**Task brief:** The full set of entries below must be returned exactly as shown.

Scene change data
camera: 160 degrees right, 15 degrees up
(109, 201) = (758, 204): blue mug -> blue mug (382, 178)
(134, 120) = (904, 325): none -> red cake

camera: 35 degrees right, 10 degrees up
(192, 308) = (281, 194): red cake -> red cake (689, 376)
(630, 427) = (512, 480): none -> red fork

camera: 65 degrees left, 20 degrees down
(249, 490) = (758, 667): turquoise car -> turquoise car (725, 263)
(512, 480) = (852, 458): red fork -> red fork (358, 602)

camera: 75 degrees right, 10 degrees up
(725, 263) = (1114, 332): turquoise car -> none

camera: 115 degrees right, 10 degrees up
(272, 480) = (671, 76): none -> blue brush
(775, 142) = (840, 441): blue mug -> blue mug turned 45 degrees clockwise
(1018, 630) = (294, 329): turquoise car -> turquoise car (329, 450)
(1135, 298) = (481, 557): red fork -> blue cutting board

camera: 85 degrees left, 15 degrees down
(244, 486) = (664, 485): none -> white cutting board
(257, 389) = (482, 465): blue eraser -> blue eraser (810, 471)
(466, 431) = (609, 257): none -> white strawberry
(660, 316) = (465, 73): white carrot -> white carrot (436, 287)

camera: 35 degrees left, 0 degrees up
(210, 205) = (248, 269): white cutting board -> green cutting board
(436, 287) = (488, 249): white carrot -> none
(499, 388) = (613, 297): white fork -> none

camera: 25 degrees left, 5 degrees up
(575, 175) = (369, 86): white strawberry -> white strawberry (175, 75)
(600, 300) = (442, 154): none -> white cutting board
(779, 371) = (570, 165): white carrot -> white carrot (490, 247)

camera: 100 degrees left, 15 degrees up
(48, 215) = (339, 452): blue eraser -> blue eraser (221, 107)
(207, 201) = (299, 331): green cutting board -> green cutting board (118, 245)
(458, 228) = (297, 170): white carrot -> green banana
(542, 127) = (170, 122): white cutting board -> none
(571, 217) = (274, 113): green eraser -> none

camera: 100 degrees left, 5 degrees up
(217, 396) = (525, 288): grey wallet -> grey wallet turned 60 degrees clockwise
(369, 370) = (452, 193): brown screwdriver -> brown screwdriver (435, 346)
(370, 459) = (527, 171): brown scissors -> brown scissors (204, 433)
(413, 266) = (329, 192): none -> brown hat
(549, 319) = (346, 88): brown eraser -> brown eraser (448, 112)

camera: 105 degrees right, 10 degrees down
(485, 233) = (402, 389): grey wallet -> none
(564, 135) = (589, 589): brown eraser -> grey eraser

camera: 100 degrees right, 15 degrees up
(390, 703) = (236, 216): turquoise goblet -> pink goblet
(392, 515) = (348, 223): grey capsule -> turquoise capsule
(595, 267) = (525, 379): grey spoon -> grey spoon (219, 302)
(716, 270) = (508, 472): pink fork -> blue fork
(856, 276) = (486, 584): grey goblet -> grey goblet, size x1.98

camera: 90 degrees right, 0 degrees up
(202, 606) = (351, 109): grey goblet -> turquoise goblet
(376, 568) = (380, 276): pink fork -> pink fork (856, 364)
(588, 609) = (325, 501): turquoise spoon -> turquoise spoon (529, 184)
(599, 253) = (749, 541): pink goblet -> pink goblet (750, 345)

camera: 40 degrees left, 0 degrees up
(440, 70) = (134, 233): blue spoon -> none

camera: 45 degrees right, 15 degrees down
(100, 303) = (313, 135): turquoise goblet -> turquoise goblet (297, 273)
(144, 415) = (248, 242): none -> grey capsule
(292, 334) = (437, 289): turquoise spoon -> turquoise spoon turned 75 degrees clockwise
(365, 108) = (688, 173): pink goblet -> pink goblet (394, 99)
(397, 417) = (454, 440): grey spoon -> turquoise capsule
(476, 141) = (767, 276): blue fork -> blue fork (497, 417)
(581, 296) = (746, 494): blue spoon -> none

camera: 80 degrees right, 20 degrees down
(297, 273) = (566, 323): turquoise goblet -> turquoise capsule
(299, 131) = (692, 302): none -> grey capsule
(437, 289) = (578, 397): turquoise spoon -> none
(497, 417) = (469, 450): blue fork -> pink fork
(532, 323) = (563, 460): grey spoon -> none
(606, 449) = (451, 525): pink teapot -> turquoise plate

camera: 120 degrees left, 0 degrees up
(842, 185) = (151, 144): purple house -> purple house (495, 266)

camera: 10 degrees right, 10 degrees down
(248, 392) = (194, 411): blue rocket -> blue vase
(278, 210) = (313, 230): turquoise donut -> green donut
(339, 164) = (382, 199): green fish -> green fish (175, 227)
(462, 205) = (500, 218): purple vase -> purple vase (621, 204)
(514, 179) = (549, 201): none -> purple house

**Response:**
camera: 160 degrees right, 15 degrees up
(109, 201) = (758, 204): blue mug -> blue mug (382, 178)
(134, 120) = (904, 325): none -> red cake

camera: 35 degrees right, 10 degrees up
(192, 308) = (281, 194): red cake -> red cake (689, 376)
(630, 427) = (512, 480): none -> red fork

camera: 65 degrees left, 20 degrees down
(249, 490) = (758, 667): turquoise car -> turquoise car (725, 263)
(512, 480) = (852, 458): red fork -> red fork (358, 602)

camera: 75 degrees right, 10 degrees up
(725, 263) = (1114, 332): turquoise car -> none

camera: 115 degrees right, 10 degrees up
(272, 480) = (671, 76): none -> blue brush
(775, 142) = (840, 441): blue mug -> blue mug turned 45 degrees clockwise
(1018, 630) = (294, 329): turquoise car -> turquoise car (329, 450)
(1135, 298) = (481, 557): red fork -> blue cutting board

camera: 85 degrees left, 15 degrees down
(244, 486) = (664, 485): none -> white cutting board
(257, 389) = (482, 465): blue eraser -> blue eraser (810, 471)
(466, 431) = (609, 257): none -> white strawberry
(660, 316) = (465, 73): white carrot -> white carrot (436, 287)

camera: 35 degrees left, 0 degrees up
(210, 205) = (248, 269): white cutting board -> green cutting board
(436, 287) = (488, 249): white carrot -> none
(499, 388) = (613, 297): white fork -> none

camera: 25 degrees left, 5 degrees up
(575, 175) = (369, 86): white strawberry -> white strawberry (175, 75)
(600, 300) = (442, 154): none -> white cutting board
(779, 371) = (570, 165): white carrot -> white carrot (490, 247)

camera: 100 degrees left, 15 degrees up
(48, 215) = (339, 452): blue eraser -> blue eraser (221, 107)
(207, 201) = (299, 331): green cutting board -> green cutting board (118, 245)
(458, 228) = (297, 170): white carrot -> green banana
(542, 127) = (170, 122): white cutting board -> none
(571, 217) = (274, 113): green eraser -> none

camera: 100 degrees left, 5 degrees up
(217, 396) = (525, 288): grey wallet -> grey wallet turned 60 degrees clockwise
(369, 370) = (452, 193): brown screwdriver -> brown screwdriver (435, 346)
(370, 459) = (527, 171): brown scissors -> brown scissors (204, 433)
(413, 266) = (329, 192): none -> brown hat
(549, 319) = (346, 88): brown eraser -> brown eraser (448, 112)

camera: 105 degrees right, 10 degrees down
(485, 233) = (402, 389): grey wallet -> none
(564, 135) = (589, 589): brown eraser -> grey eraser

camera: 100 degrees right, 15 degrees up
(390, 703) = (236, 216): turquoise goblet -> pink goblet
(392, 515) = (348, 223): grey capsule -> turquoise capsule
(595, 267) = (525, 379): grey spoon -> grey spoon (219, 302)
(716, 270) = (508, 472): pink fork -> blue fork
(856, 276) = (486, 584): grey goblet -> grey goblet, size x1.98

camera: 90 degrees right, 0 degrees up
(202, 606) = (351, 109): grey goblet -> turquoise goblet
(376, 568) = (380, 276): pink fork -> pink fork (856, 364)
(588, 609) = (325, 501): turquoise spoon -> turquoise spoon (529, 184)
(599, 253) = (749, 541): pink goblet -> pink goblet (750, 345)

camera: 40 degrees left, 0 degrees up
(440, 70) = (134, 233): blue spoon -> none

camera: 45 degrees right, 15 degrees down
(100, 303) = (313, 135): turquoise goblet -> turquoise goblet (297, 273)
(144, 415) = (248, 242): none -> grey capsule
(292, 334) = (437, 289): turquoise spoon -> turquoise spoon turned 75 degrees clockwise
(365, 108) = (688, 173): pink goblet -> pink goblet (394, 99)
(397, 417) = (454, 440): grey spoon -> turquoise capsule
(476, 141) = (767, 276): blue fork -> blue fork (497, 417)
(581, 296) = (746, 494): blue spoon -> none

camera: 80 degrees right, 20 degrees down
(297, 273) = (566, 323): turquoise goblet -> turquoise capsule
(299, 131) = (692, 302): none -> grey capsule
(437, 289) = (578, 397): turquoise spoon -> none
(497, 417) = (469, 450): blue fork -> pink fork
(532, 323) = (563, 460): grey spoon -> none
(606, 449) = (451, 525): pink teapot -> turquoise plate

camera: 120 degrees left, 0 degrees up
(842, 185) = (151, 144): purple house -> purple house (495, 266)

camera: 10 degrees right, 10 degrees down
(248, 392) = (194, 411): blue rocket -> blue vase
(278, 210) = (313, 230): turquoise donut -> green donut
(339, 164) = (382, 199): green fish -> green fish (175, 227)
(462, 205) = (500, 218): purple vase -> purple vase (621, 204)
(514, 179) = (549, 201): none -> purple house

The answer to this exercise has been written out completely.